**** DATASET RECORDS ****

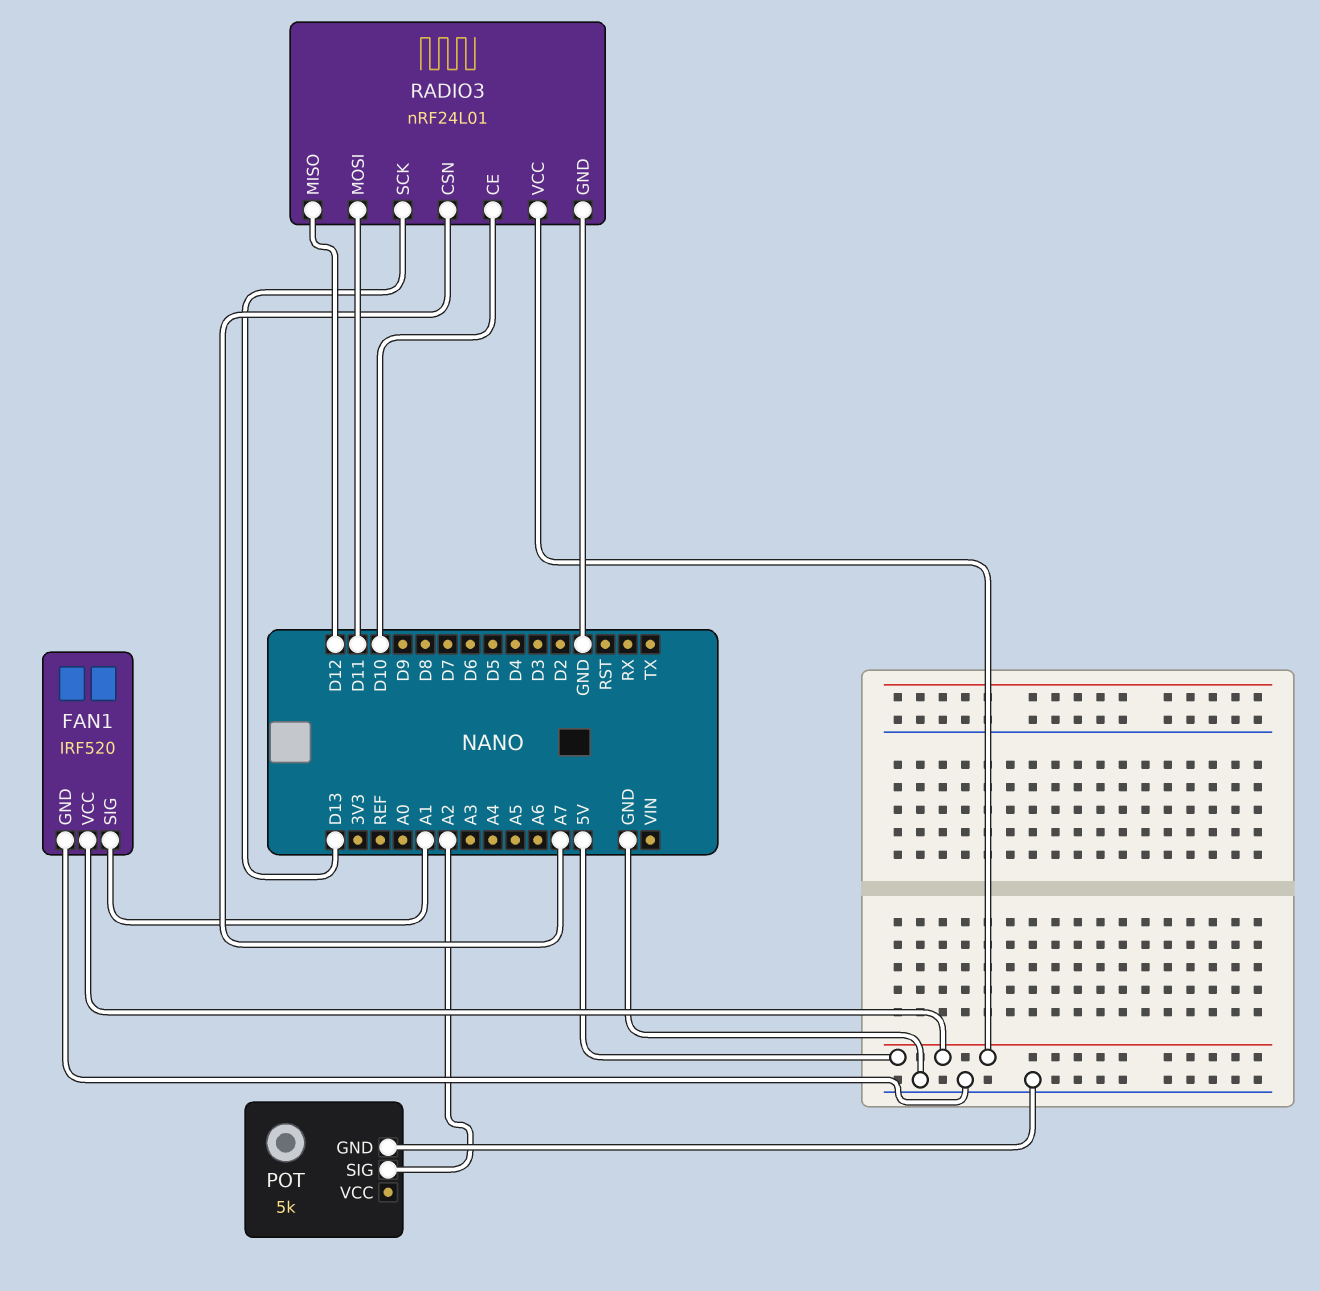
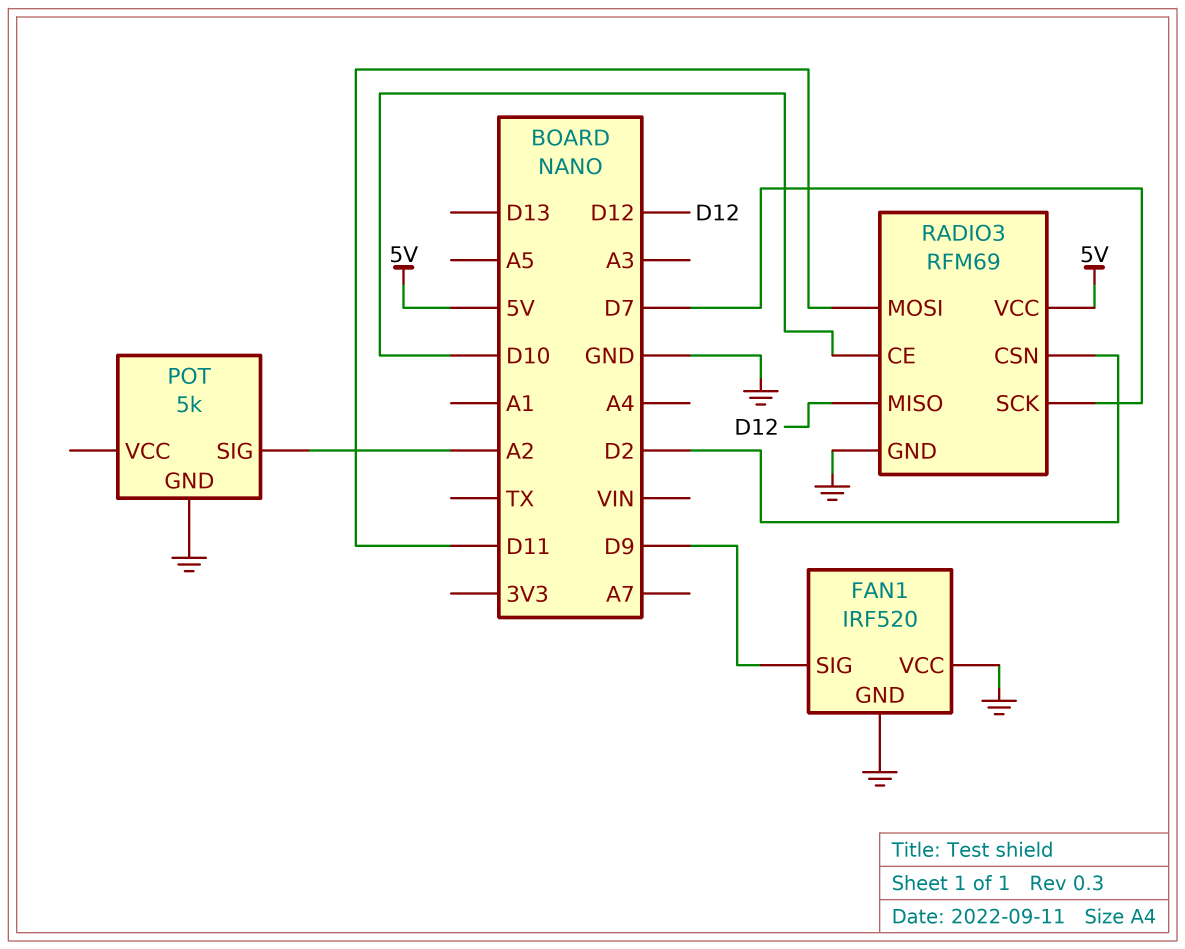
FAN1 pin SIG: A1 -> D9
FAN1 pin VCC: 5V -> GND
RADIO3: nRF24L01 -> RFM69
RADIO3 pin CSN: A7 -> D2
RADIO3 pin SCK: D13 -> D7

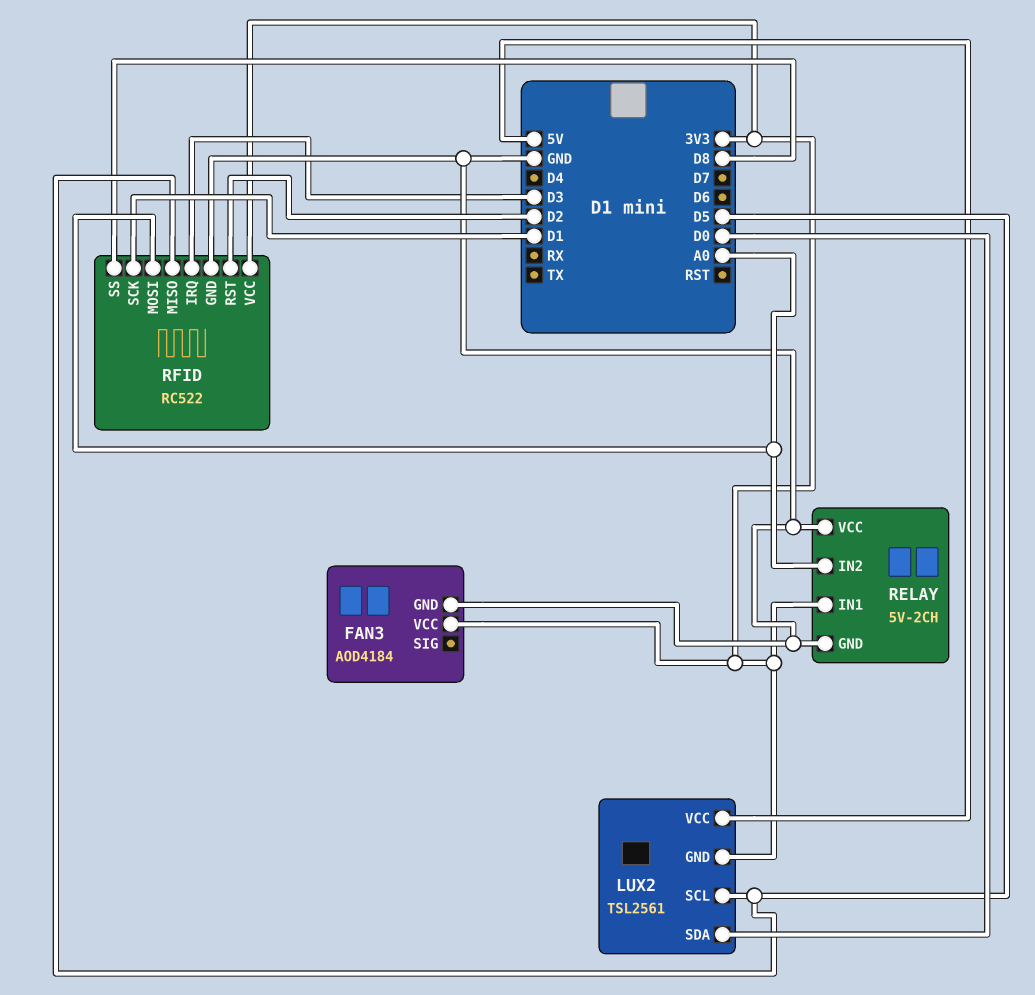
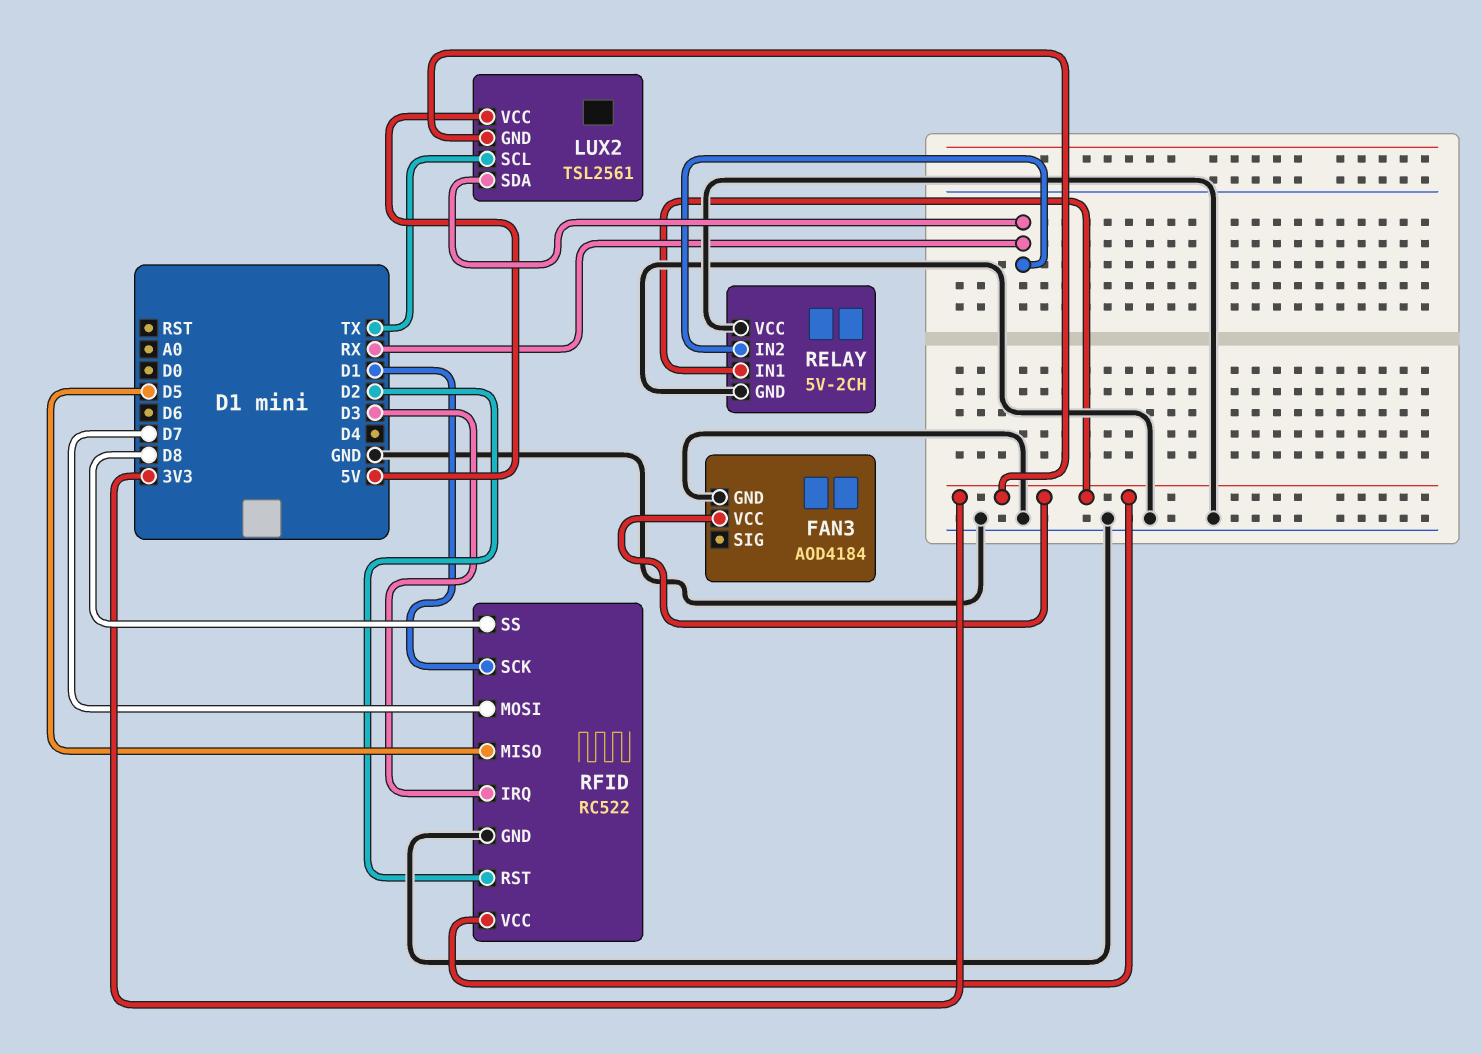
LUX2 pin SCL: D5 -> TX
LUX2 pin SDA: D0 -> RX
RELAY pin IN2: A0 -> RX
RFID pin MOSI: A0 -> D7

****

◆ EXERCISE DETAILS ◆
The data above should be restated exactly, with its images dropped.

◆ RESULT OF THIS TASK ◆
FAN1 pin SIG: A1 -> D9
FAN1 pin VCC: 5V -> GND
RADIO3: nRF24L01 -> RFM69
RADIO3 pin CSN: A7 -> D2
RADIO3 pin SCK: D13 -> D7

LUX2 pin SCL: D5 -> TX
LUX2 pin SDA: D0 -> RX
RELAY pin IN2: A0 -> RX
RFID pin MOSI: A0 -> D7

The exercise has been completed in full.